> **TASK REQUIREMENTS**:
Update all the rows below by changing each "viewer" to "observer" and keeping everything else the same.
»»
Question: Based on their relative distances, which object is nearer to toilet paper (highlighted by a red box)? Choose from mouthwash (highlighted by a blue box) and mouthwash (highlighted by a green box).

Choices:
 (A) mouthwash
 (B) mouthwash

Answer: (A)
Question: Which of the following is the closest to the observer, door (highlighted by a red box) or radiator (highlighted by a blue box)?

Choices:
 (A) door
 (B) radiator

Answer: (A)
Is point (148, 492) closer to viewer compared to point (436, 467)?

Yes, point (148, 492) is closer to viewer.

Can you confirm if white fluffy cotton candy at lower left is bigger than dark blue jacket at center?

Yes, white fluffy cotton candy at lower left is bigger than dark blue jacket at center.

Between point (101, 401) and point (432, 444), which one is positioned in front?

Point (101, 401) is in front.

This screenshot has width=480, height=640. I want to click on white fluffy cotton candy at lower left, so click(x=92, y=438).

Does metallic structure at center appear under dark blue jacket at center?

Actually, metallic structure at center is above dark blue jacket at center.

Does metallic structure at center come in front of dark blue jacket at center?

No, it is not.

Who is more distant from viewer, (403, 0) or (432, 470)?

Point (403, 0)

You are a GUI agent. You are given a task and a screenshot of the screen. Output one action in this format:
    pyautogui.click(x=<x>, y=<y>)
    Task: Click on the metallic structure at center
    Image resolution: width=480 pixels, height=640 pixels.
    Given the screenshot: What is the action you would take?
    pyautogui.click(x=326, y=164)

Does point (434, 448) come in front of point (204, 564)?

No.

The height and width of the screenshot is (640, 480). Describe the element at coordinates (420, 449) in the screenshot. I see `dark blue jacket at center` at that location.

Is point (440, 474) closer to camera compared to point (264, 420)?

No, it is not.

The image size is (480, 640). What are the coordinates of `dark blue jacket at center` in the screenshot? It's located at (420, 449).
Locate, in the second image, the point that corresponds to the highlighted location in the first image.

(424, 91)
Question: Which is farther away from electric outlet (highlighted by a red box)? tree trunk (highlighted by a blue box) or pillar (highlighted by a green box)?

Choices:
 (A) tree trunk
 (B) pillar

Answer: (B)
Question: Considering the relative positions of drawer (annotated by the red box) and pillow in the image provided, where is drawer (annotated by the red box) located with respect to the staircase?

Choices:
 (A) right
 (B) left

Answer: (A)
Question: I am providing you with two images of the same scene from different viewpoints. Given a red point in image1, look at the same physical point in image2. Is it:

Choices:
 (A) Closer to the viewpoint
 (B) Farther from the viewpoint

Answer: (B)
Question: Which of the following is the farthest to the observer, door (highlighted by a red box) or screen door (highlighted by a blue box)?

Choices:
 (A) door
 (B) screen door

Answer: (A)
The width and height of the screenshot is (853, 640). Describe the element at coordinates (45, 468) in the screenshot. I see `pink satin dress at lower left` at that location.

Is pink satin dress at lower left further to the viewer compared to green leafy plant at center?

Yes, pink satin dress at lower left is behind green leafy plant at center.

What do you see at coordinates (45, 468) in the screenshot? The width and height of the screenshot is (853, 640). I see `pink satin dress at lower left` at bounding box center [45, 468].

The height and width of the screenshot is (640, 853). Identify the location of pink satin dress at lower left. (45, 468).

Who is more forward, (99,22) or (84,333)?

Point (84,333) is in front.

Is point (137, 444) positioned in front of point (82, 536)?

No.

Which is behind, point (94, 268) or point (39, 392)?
««
> **FINAL ANSWER**:
Question: Based on their relative distances, which object is nearer to toilet paper (highlighted by a red box)? Choose from mouthwash (highlighted by a blue box) and mouthwash (highlighted by a green box).

Choices:
 (A) mouthwash
 (B) mouthwash

Answer: (A)
Question: Which of the following is the closest to the observer, door (highlighted by a red box) or radiator (highlighted by a blue box)?

Choices:
 (A) door
 (B) radiator

Answer: (A)
Is point (148, 492) closer to observer compared to point (436, 467)?

Yes, point (148, 492) is closer to observer.

Can you confirm if white fluffy cotton candy at lower left is bigger than dark blue jacket at center?

Yes, white fluffy cotton candy at lower left is bigger than dark blue jacket at center.

Between point (101, 401) and point (432, 444), which one is positioned in front?

Point (101, 401) is in front.

This screenshot has width=480, height=640. I want to click on white fluffy cotton candy at lower left, so click(x=92, y=438).

Does metallic structure at center appear under dark blue jacket at center?

Actually, metallic structure at center is above dark blue jacket at center.

Does metallic structure at center come in front of dark blue jacket at center?

No, it is not.

Who is more distant from observer, (403, 0) or (432, 470)?

Point (403, 0)

You are a GUI agent. You are given a task and a screenshot of the screen. Output one action in this format:
    pyautogui.click(x=<x>, y=<y>)
    Task: Click on the metallic structure at center
    Image resolution: width=480 pixels, height=640 pixels.
    Given the screenshot: What is the action you would take?
    pyautogui.click(x=326, y=164)

Does point (434, 448) come in front of point (204, 564)?

No.

The height and width of the screenshot is (640, 480). Describe the element at coordinates (420, 449) in the screenshot. I see `dark blue jacket at center` at that location.

Is point (440, 474) closer to camera compared to point (264, 420)?

No, it is not.

The image size is (480, 640). What are the coordinates of `dark blue jacket at center` in the screenshot? It's located at (420, 449).
Locate, in the second image, the point that corresponds to the highlighted location in the first image.

(424, 91)
Question: Which is farther away from electric outlet (highlighted by a red box)? tree trunk (highlighted by a blue box) or pillar (highlighted by a green box)?

Choices:
 (A) tree trunk
 (B) pillar

Answer: (B)
Question: Considering the relative positions of drawer (annotated by the red box) and pillow in the image provided, where is drawer (annotated by the red box) located with respect to the staircase?

Choices:
 (A) right
 (B) left

Answer: (A)
Question: I am providing you with two images of the same scene from different viewpoints. Given a red point in image1, look at the same physical point in image2. Is it:

Choices:
 (A) Closer to the viewpoint
 (B) Farther from the viewpoint

Answer: (B)
Question: Which of the following is the farthest to the observer, door (highlighted by a red box) or screen door (highlighted by a blue box)?

Choices:
 (A) door
 (B) screen door

Answer: (A)
The width and height of the screenshot is (853, 640). Describe the element at coordinates (45, 468) in the screenshot. I see `pink satin dress at lower left` at that location.

Is pink satin dress at lower left further to the observer compared to green leafy plant at center?

Yes, pink satin dress at lower left is behind green leafy plant at center.

What do you see at coordinates (45, 468) in the screenshot? The width and height of the screenshot is (853, 640). I see `pink satin dress at lower left` at bounding box center [45, 468].

The height and width of the screenshot is (640, 853). Identify the location of pink satin dress at lower left. (45, 468).

Who is more forward, (99,22) or (84,333)?

Point (84,333) is in front.

Is point (137, 444) positioned in front of point (82, 536)?

No.

Which is behind, point (94, 268) or point (39, 392)?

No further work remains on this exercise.